Before and after images:
BEGIN

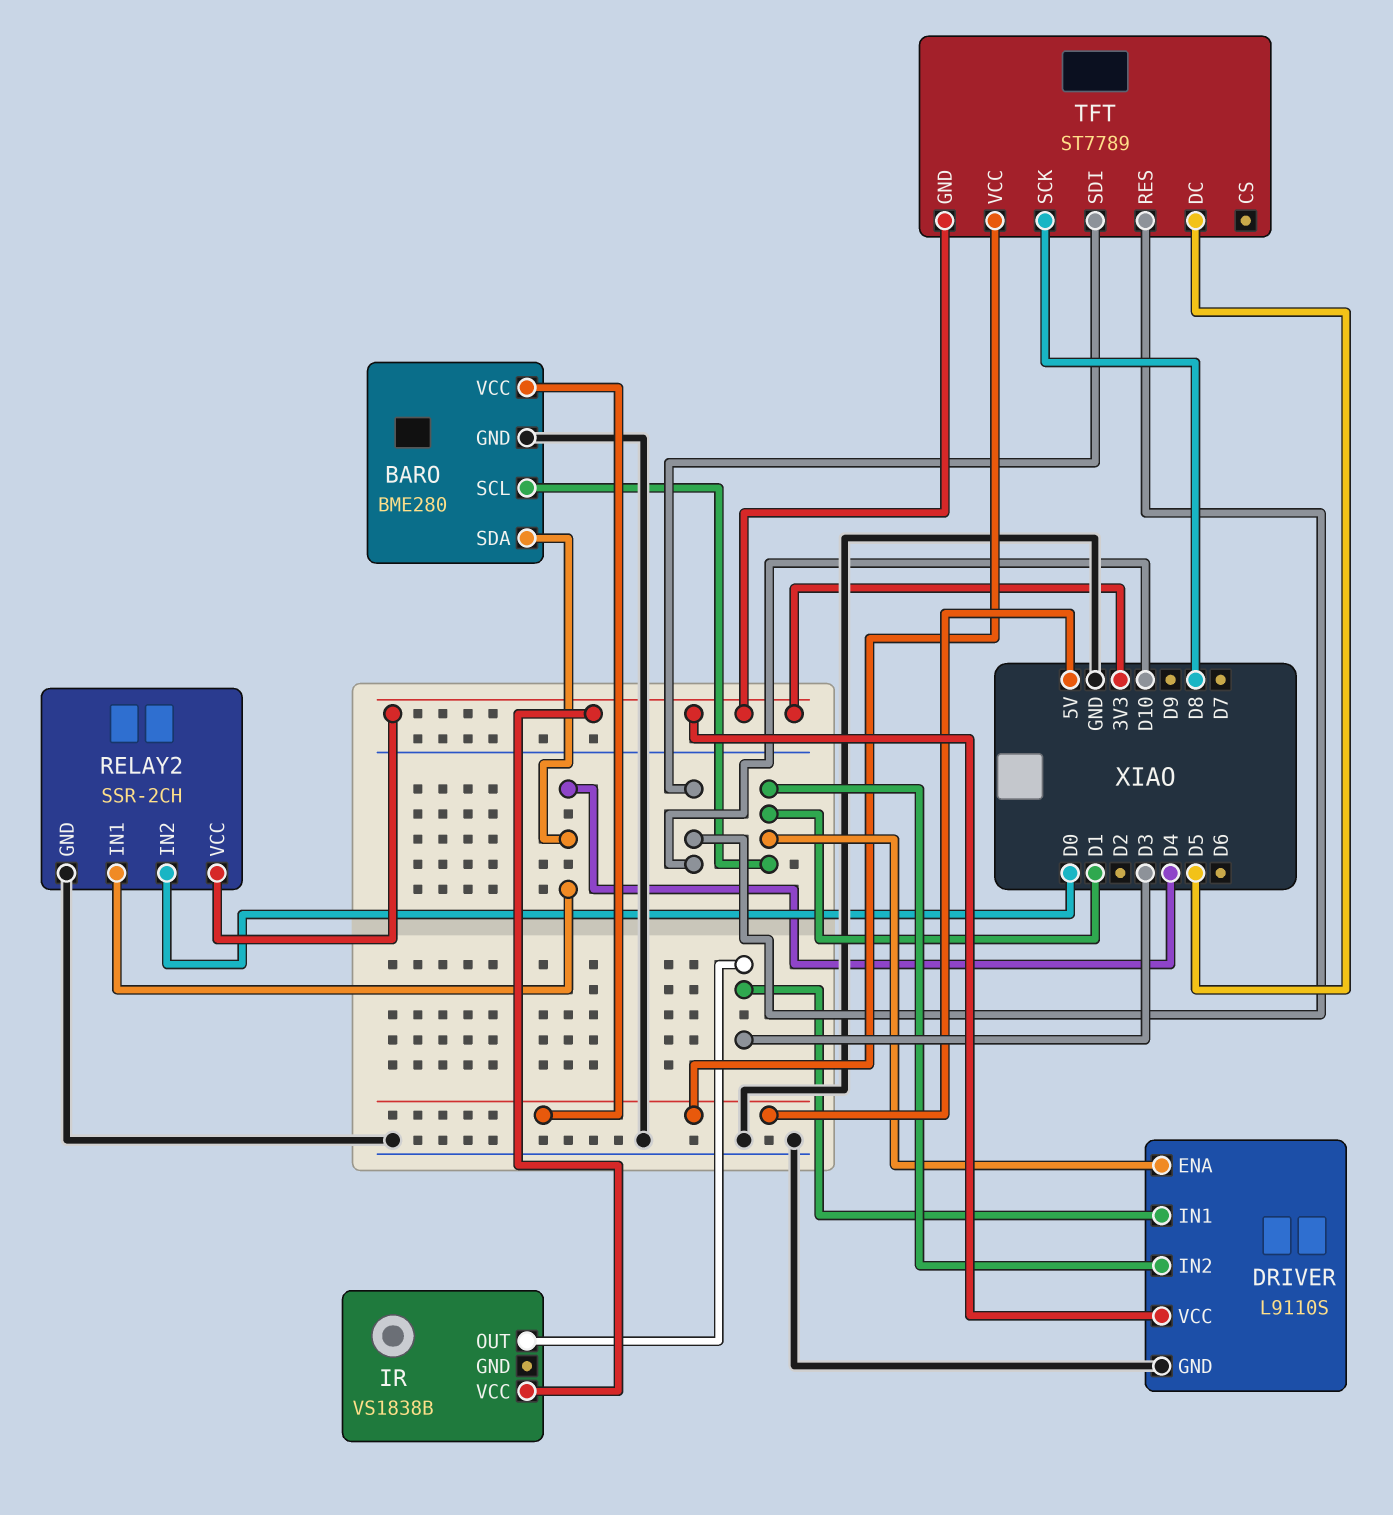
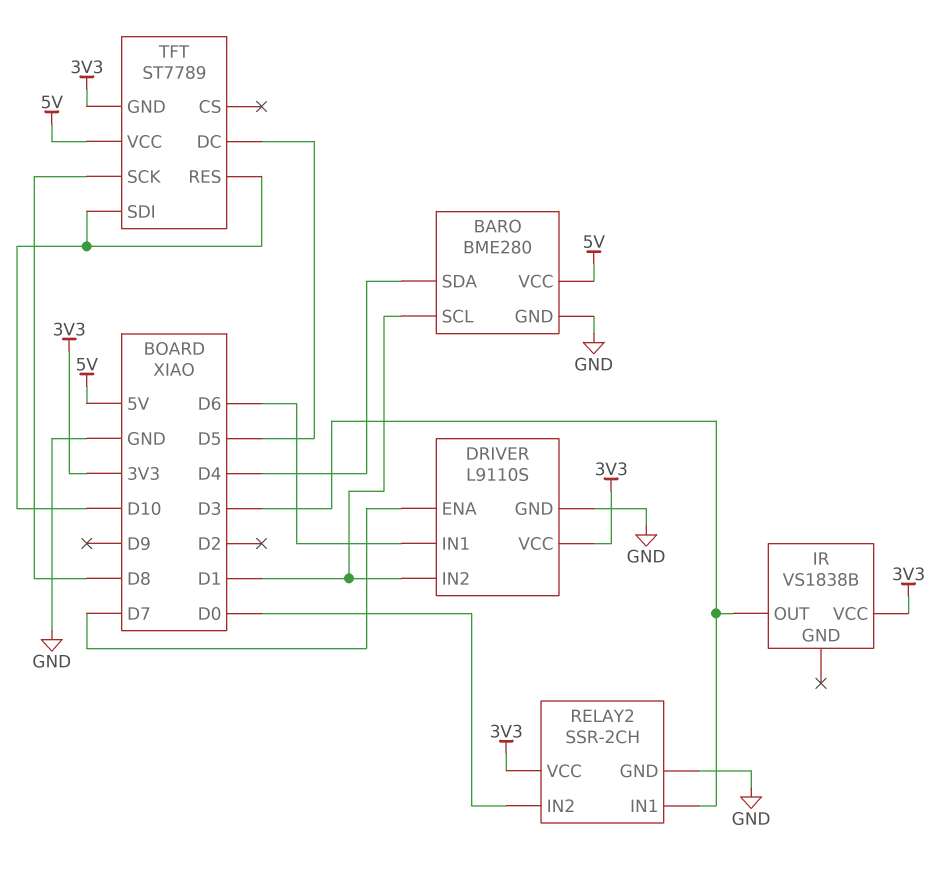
DRIVER pin ENA: D1 -> D7
DRIVER pin IN1: D3 -> D6
RELAY2 pin IN1: D4 -> D3

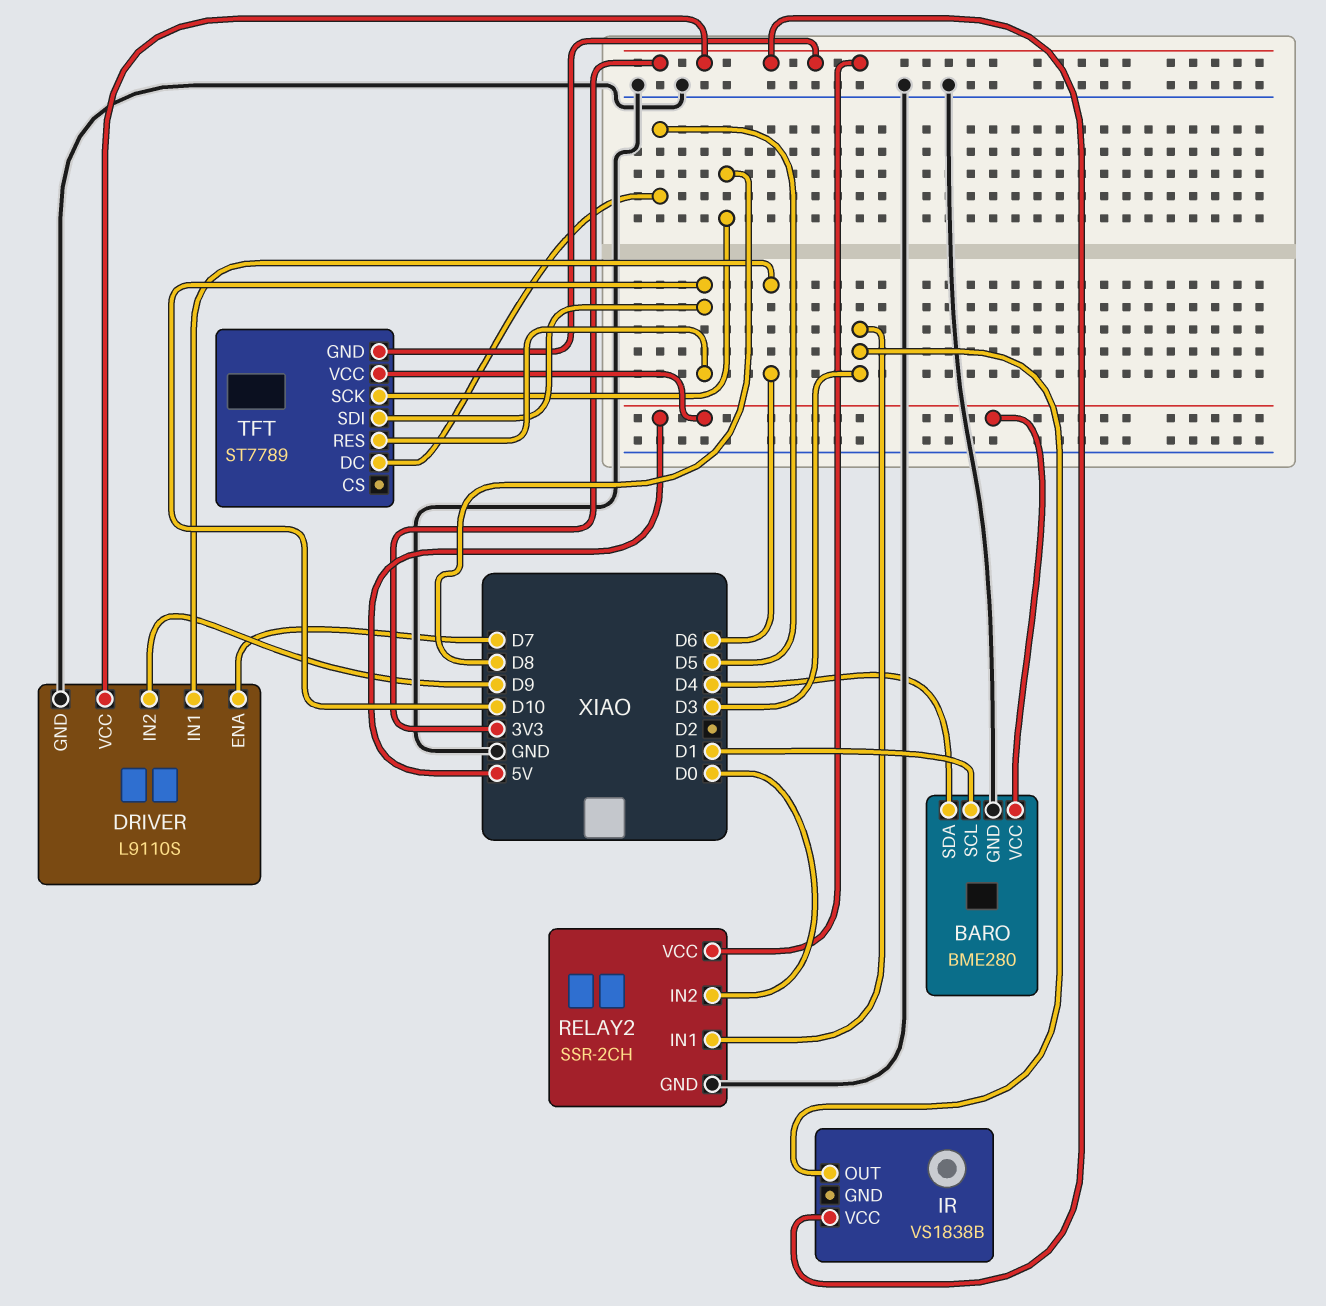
DRIVER pin IN2: D1 -> D9

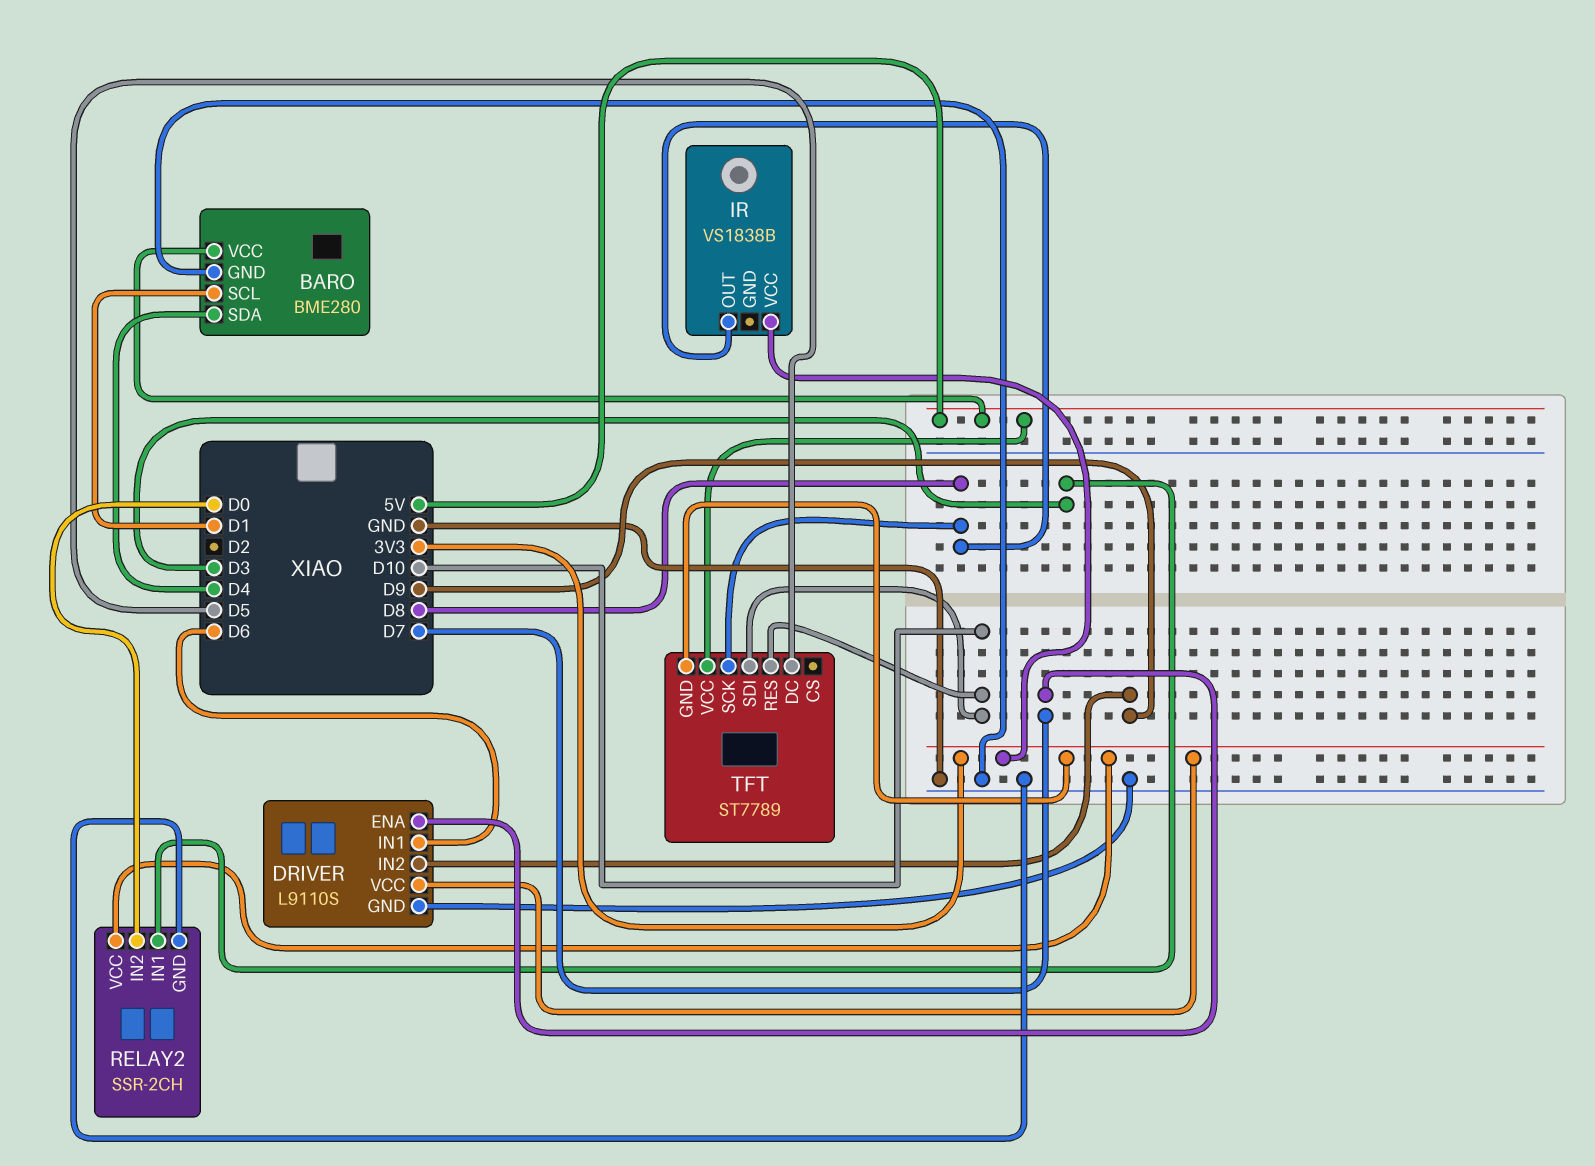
IR pin OUT: D3 -> D8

END

### Exercise directions
With the images removed, give back every entry exactly as shown.

### Exercise solution
DRIVER pin ENA: D1 -> D7
DRIVER pin IN1: D3 -> D6
RELAY2 pin IN1: D4 -> D3

DRIVER pin IN2: D1 -> D9

IR pin OUT: D3 -> D8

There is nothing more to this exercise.